> Goal of the exercise
Each entry should be set down again verbatim, with the images omitted.

> Difference listings
════════

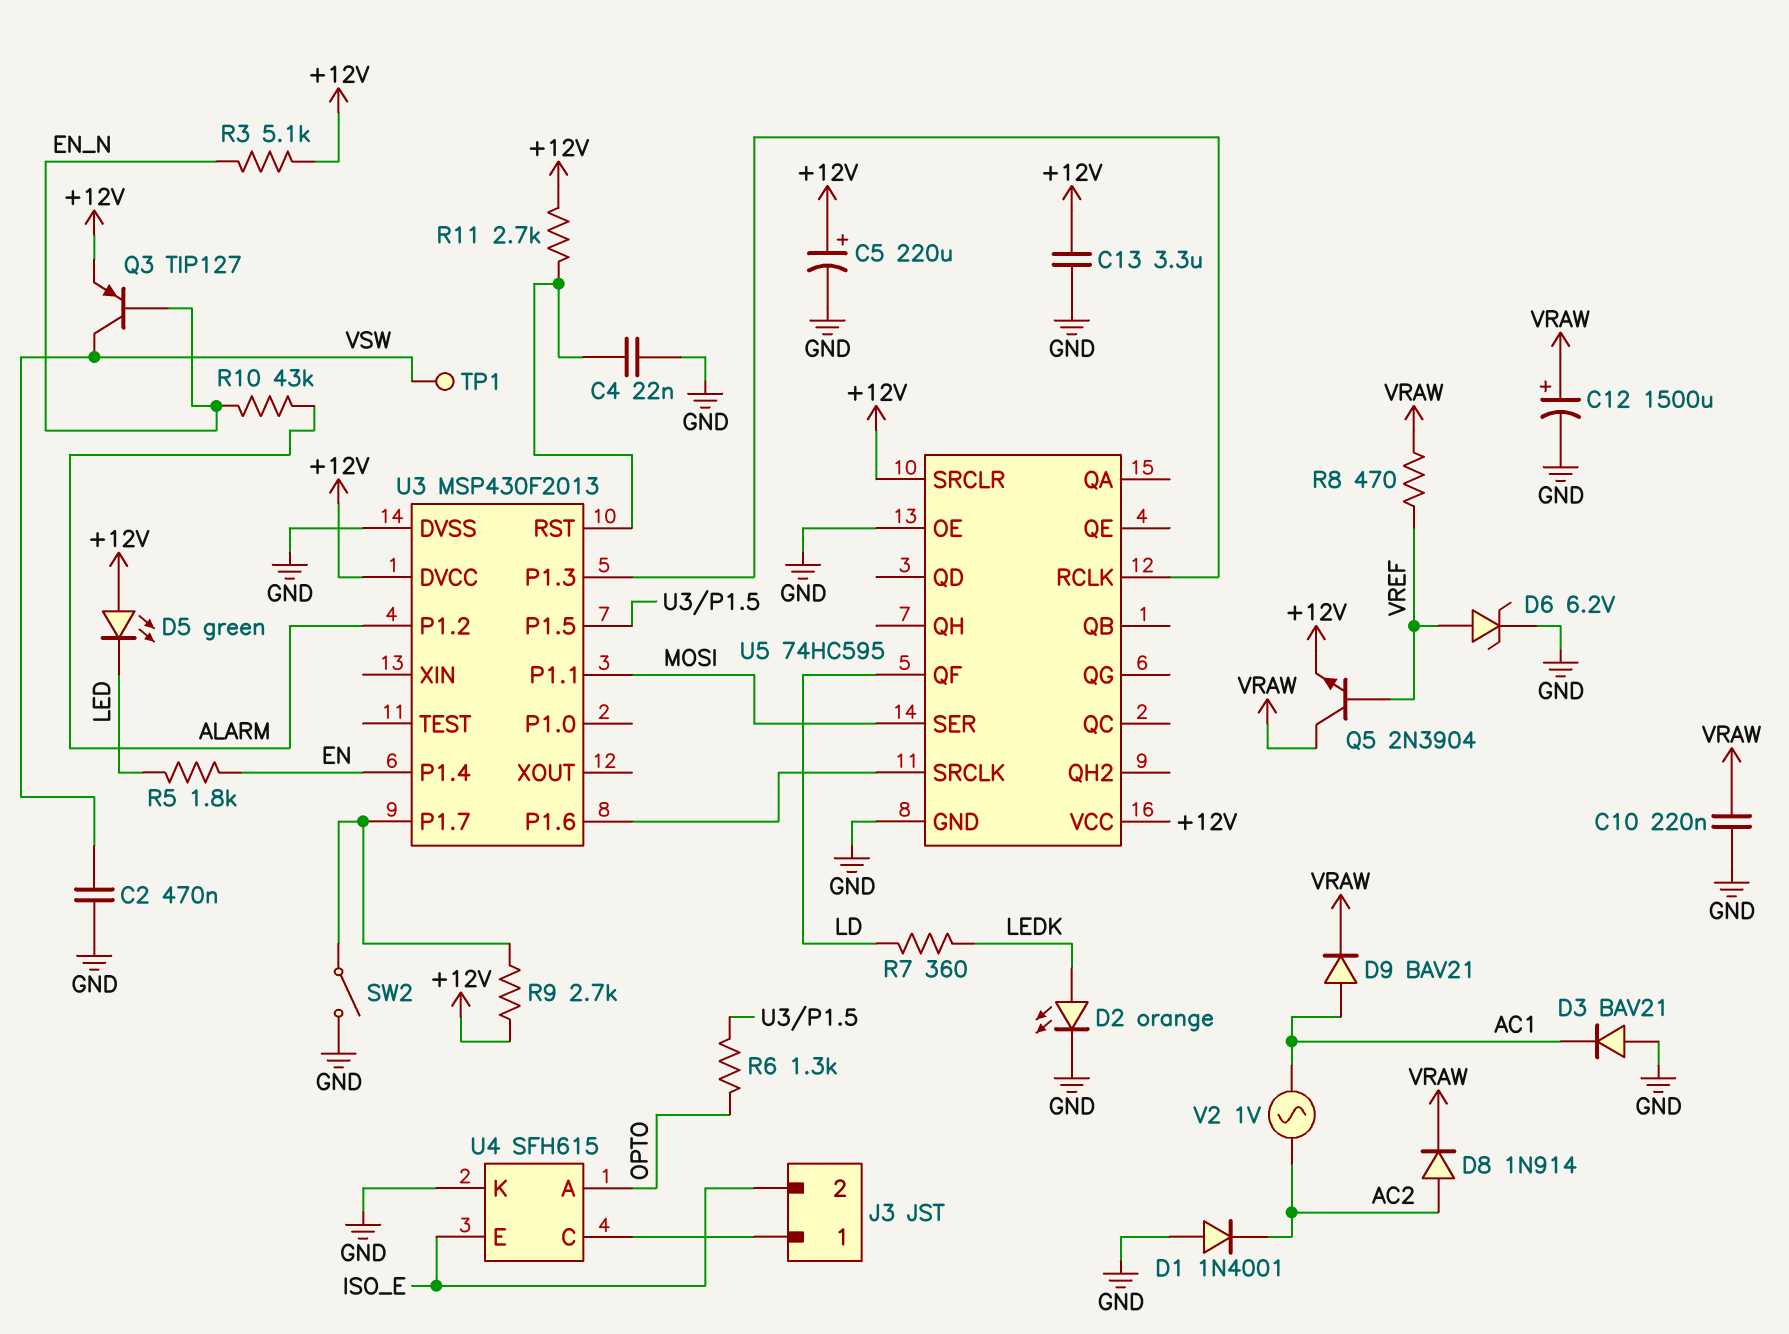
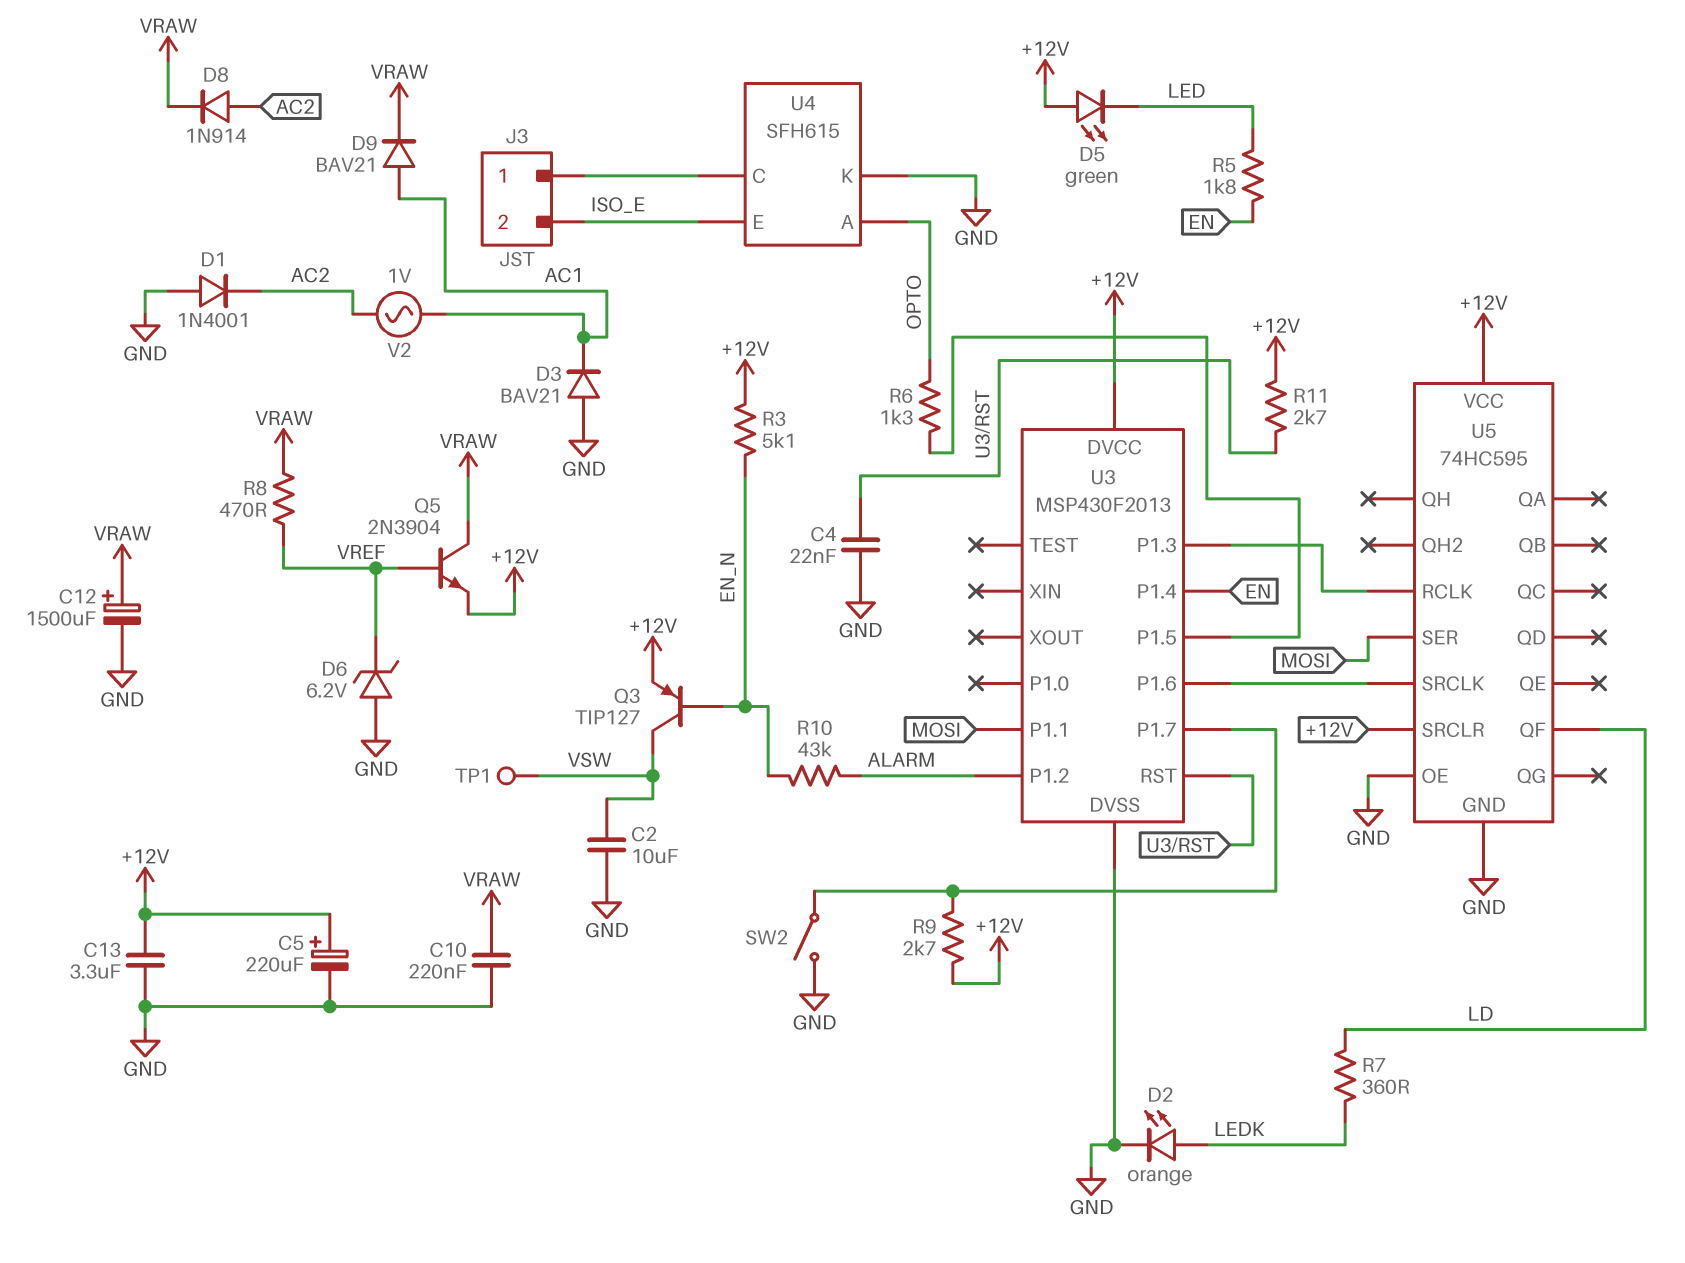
C2: 470nF (GND, VSW) -> 10uF (GND, VSW)
D6: zener 6.2V (A VREF, K GND) -> zener 6.2V (A GND, K VREF)

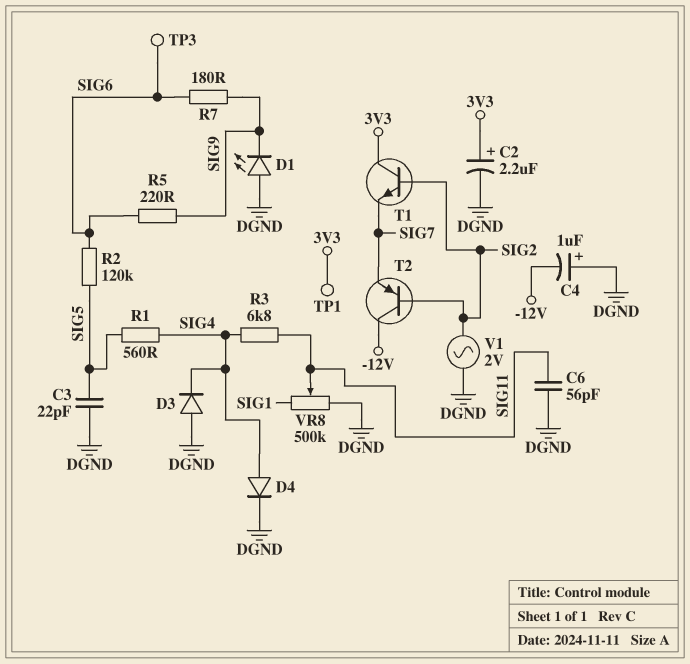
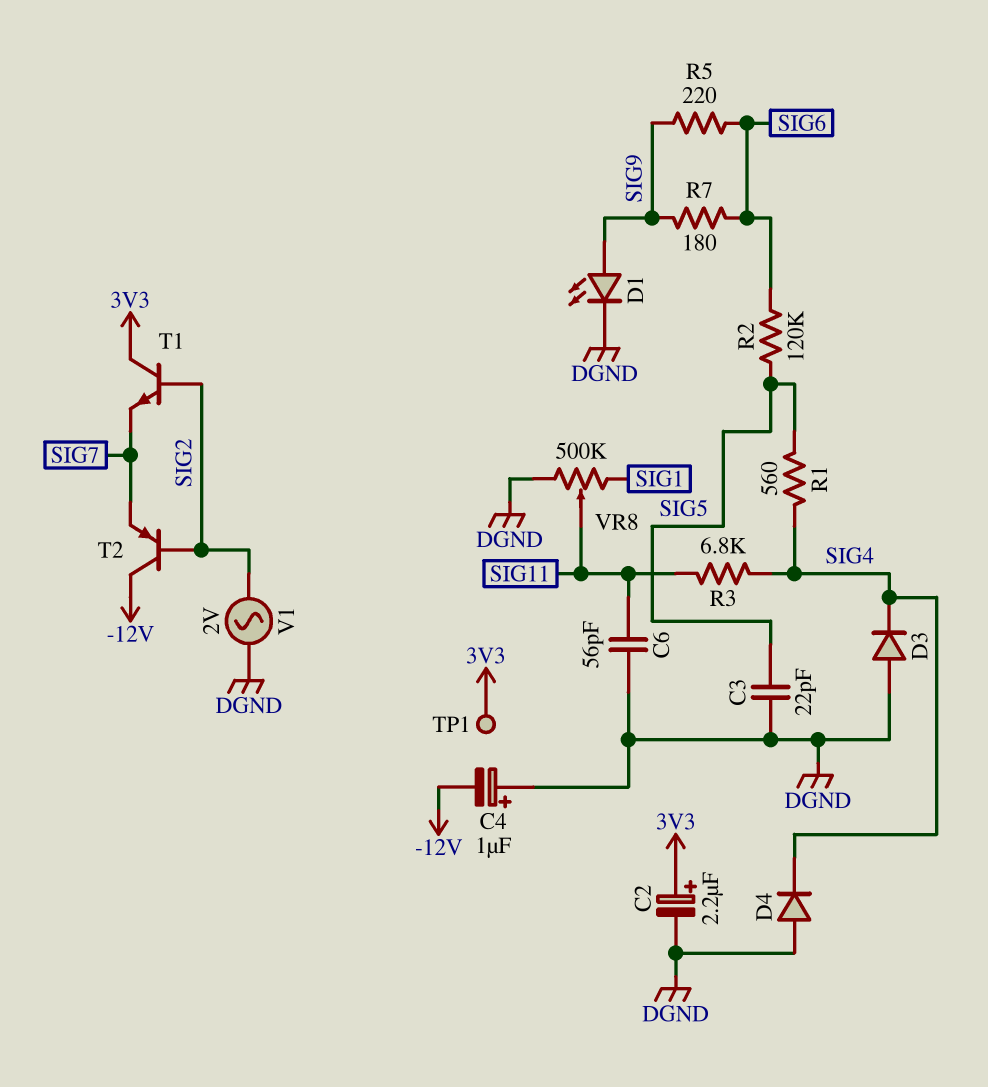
D1: LED (A DGND, K SIG9) -> LED (A SIG9, K DGND)
D4: diode (A SIG4, K DGND) -> diode (A DGND, K SIG4)
TP3: test point (SIG6) -> none

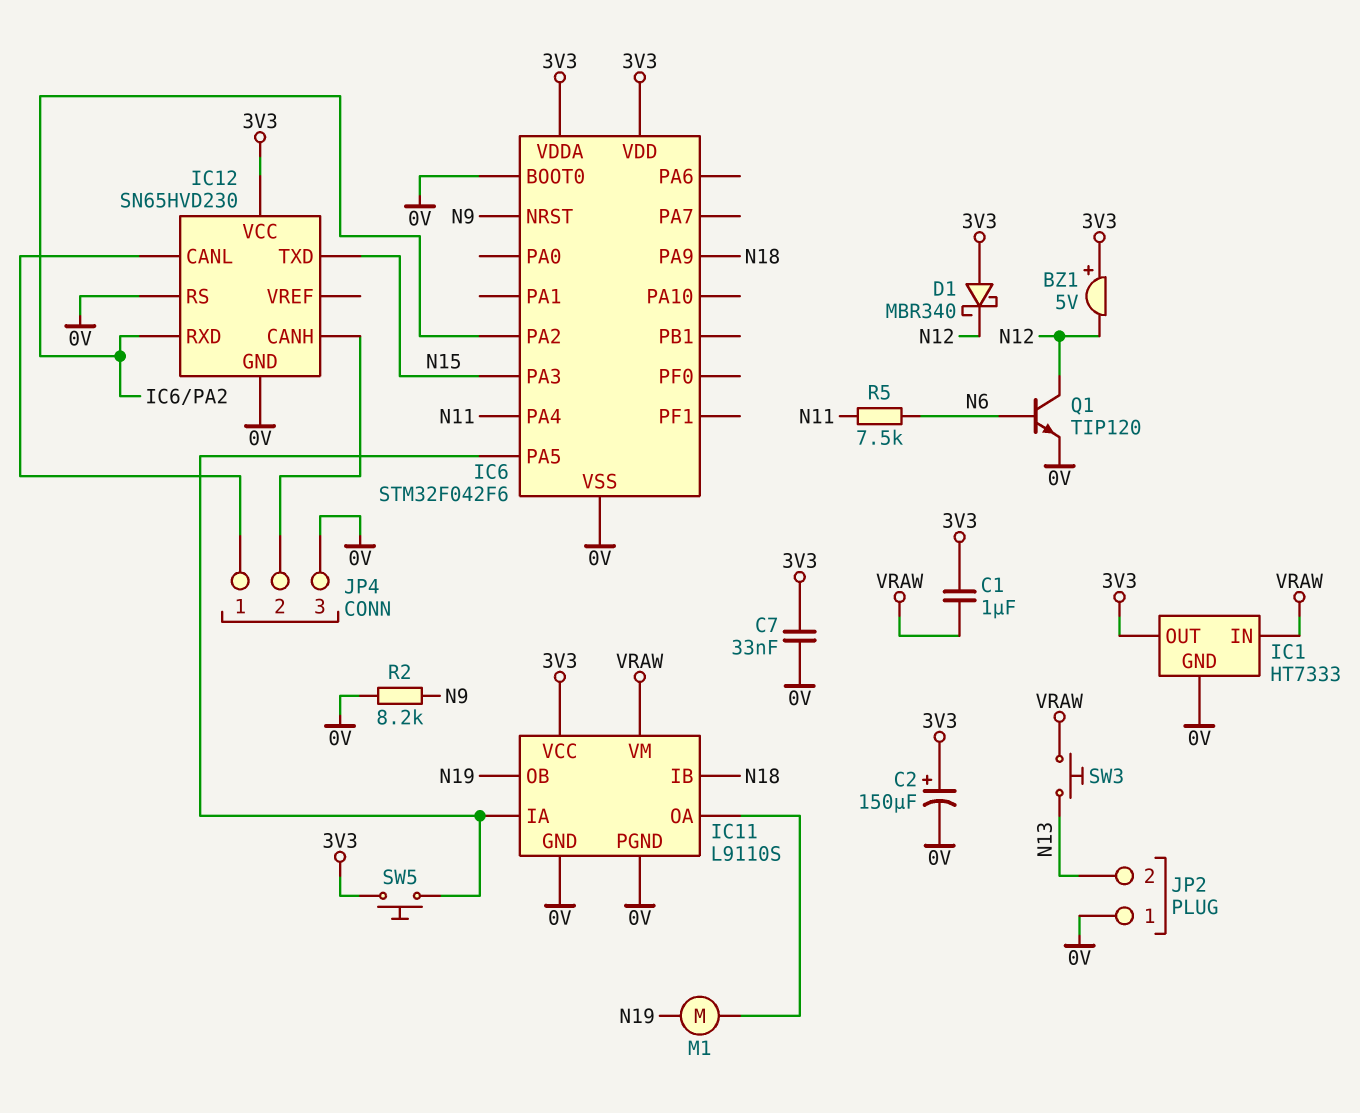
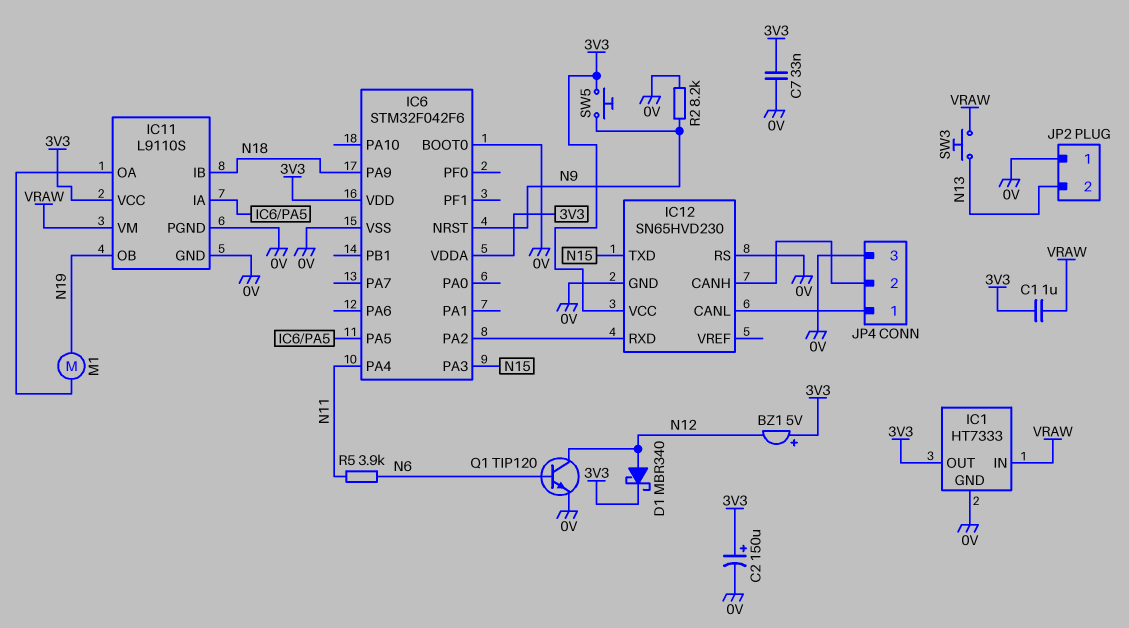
D1: schottky MBR340 (A 3V3, K N12) -> schottky MBR340 (A N12, K 3V3)
R5: 7.5k (N6, N11) -> 3.9k (N6, N11)
SW5: button (3V3, IC6/PA5) -> button (3V3, N9)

════════

> Written answer
C2: 470nF (GND, VSW) -> 10uF (GND, VSW)
D6: zener 6.2V (A VREF, K GND) -> zener 6.2V (A GND, K VREF)

D1: LED (A DGND, K SIG9) -> LED (A SIG9, K DGND)
D4: diode (A SIG4, K DGND) -> diode (A DGND, K SIG4)
TP3: test point (SIG6) -> none

D1: schottky MBR340 (A 3V3, K N12) -> schottky MBR340 (A N12, K 3V3)
R5: 7.5k (N6, N11) -> 3.9k (N6, N11)
SW5: button (3V3, IC6/PA5) -> button (3V3, N9)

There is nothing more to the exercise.